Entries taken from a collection
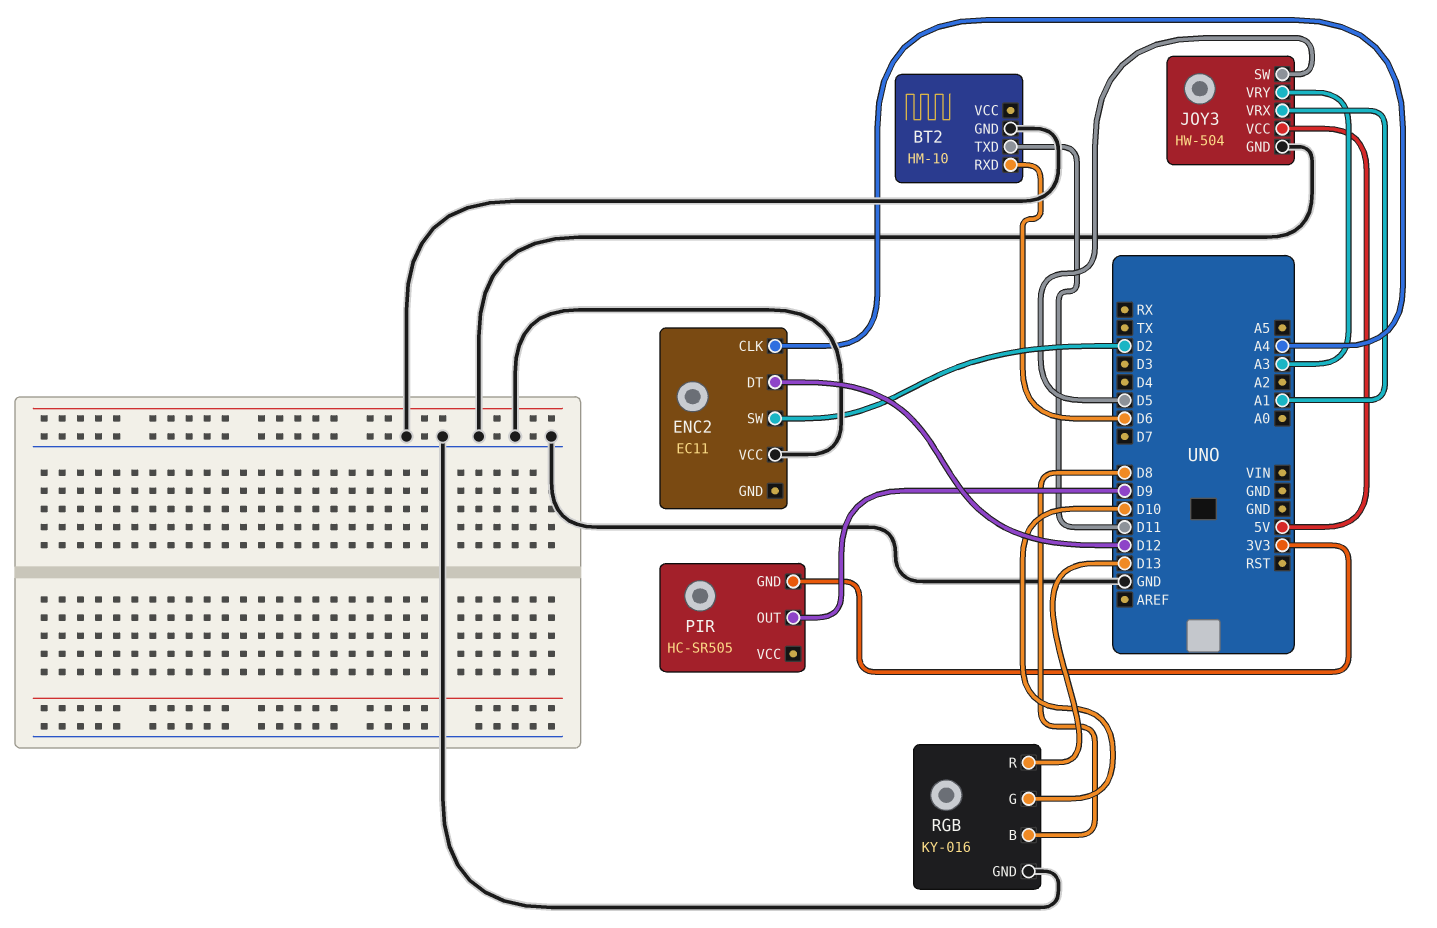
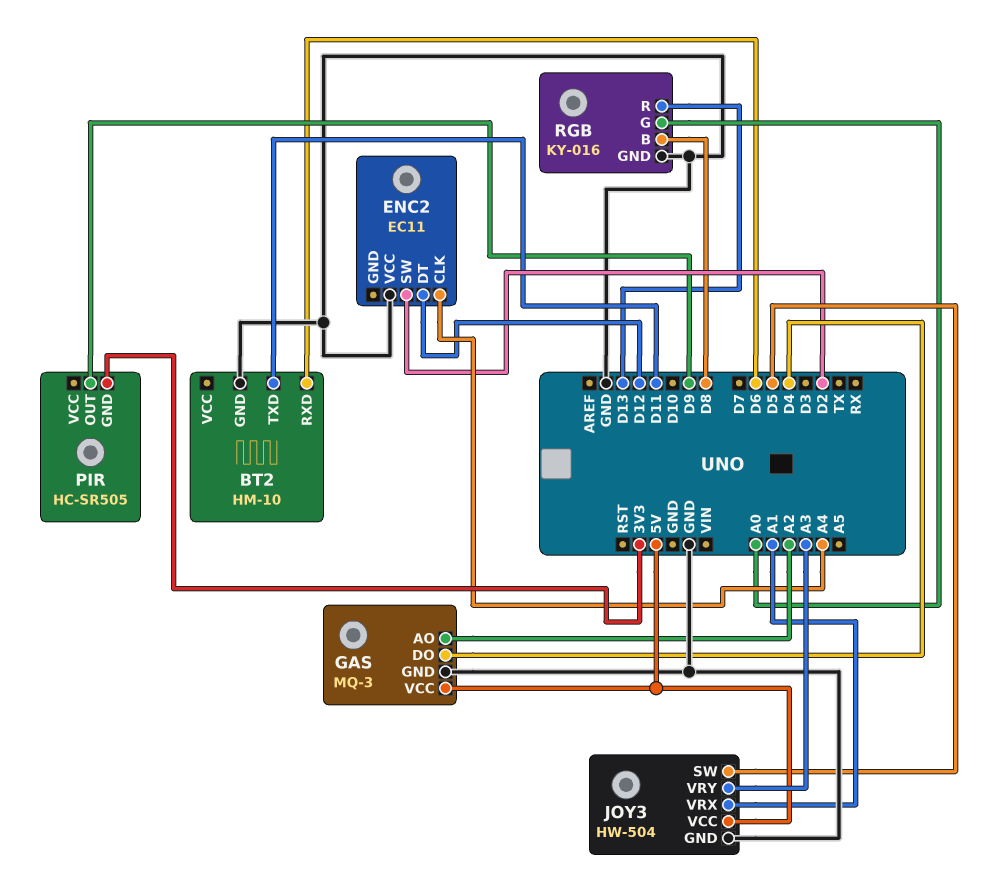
GAS: none -> MQ-3
GAS pin AO: none -> A2
GAS pin DO: none -> D4
GAS pin GND: none -> GND
GAS pin VCC: none -> 5V
RGB pin G: D10 -> A0

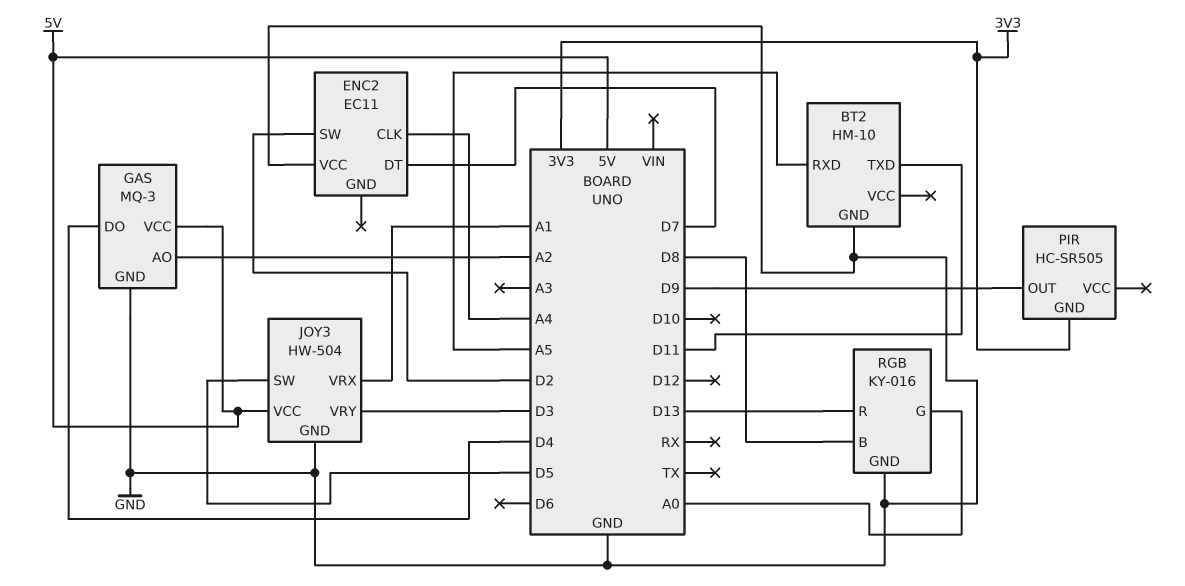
BT2 pin RXD: D6 -> A5
ENC2 pin DT: D12 -> D7
JOY3 pin VRY: A3 -> D3

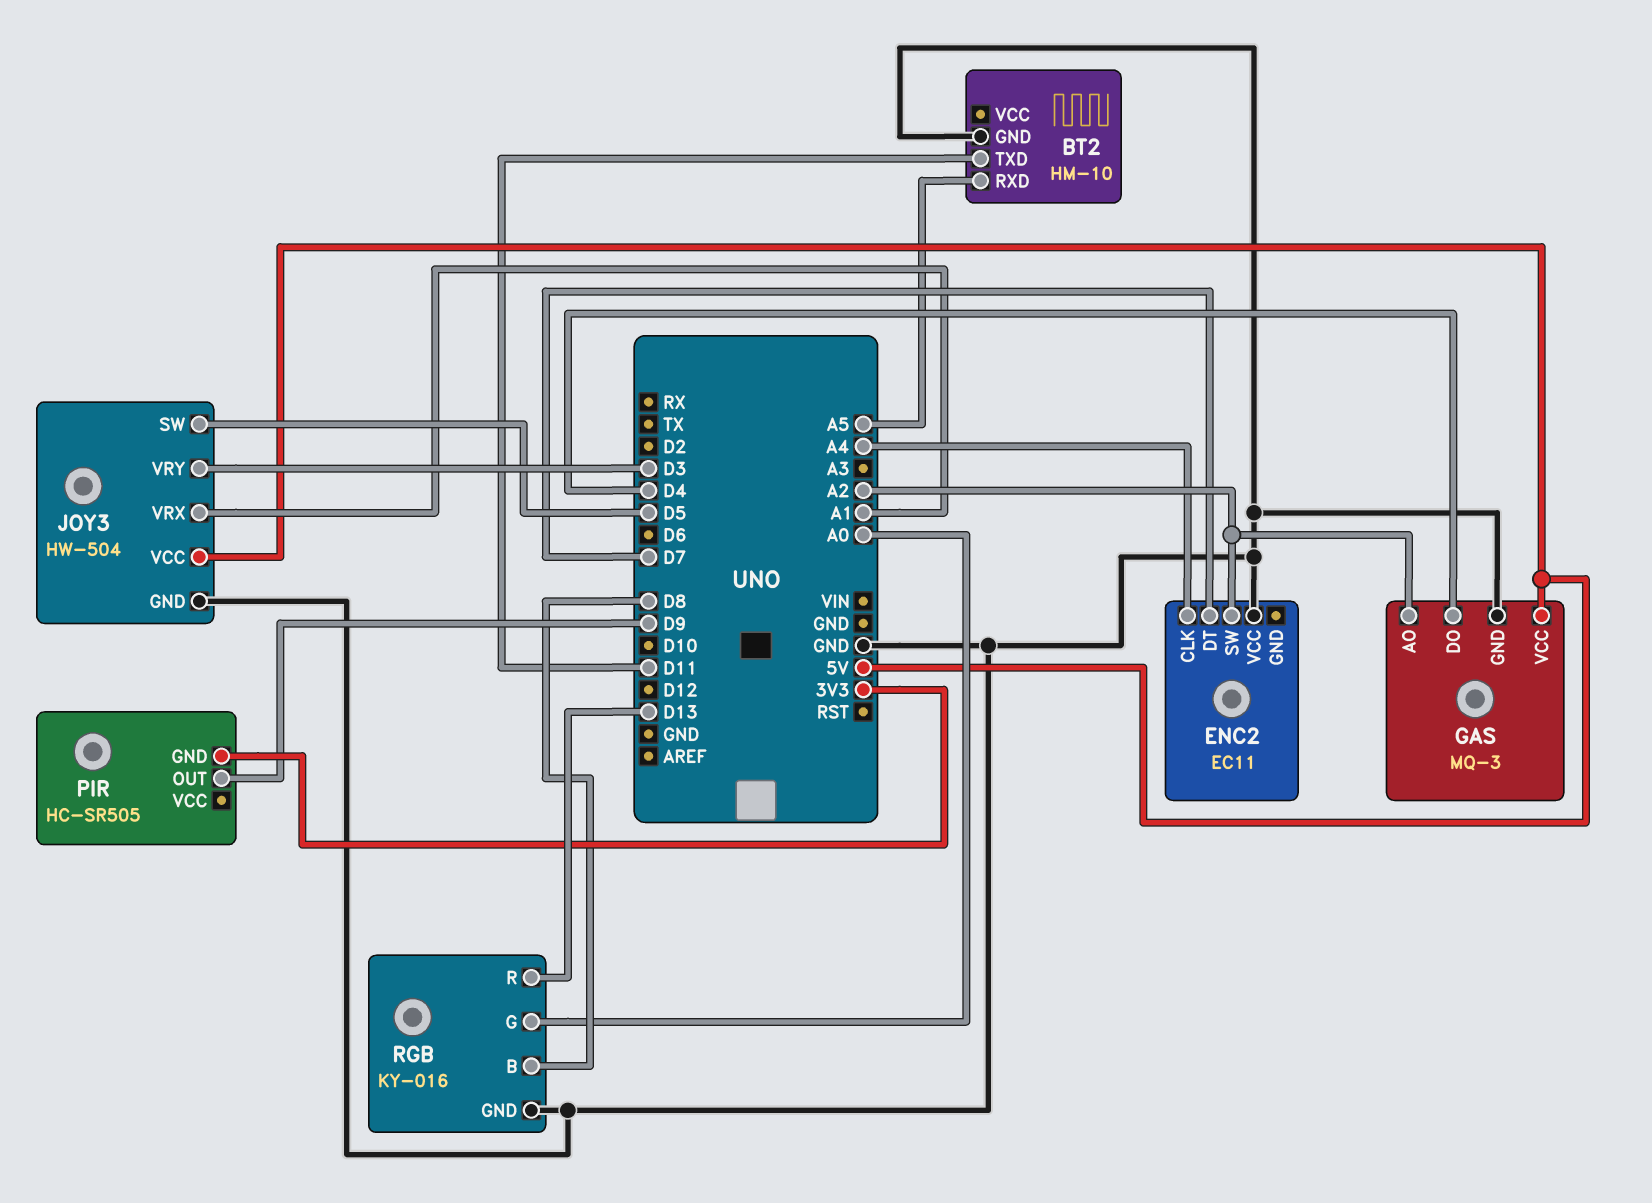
ENC2 pin SW: D2 -> A2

Problem details: The full data, repeated exactly and stripped of its pictures, is the expected answer.

Answer for this exercise:
GAS: none -> MQ-3
GAS pin AO: none -> A2
GAS pin DO: none -> D4
GAS pin GND: none -> GND
GAS pin VCC: none -> 5V
RGB pin G: D10 -> A0

BT2 pin RXD: D6 -> A5
ENC2 pin DT: D12 -> D7
JOY3 pin VRY: A3 -> D3

ENC2 pin SW: D2 -> A2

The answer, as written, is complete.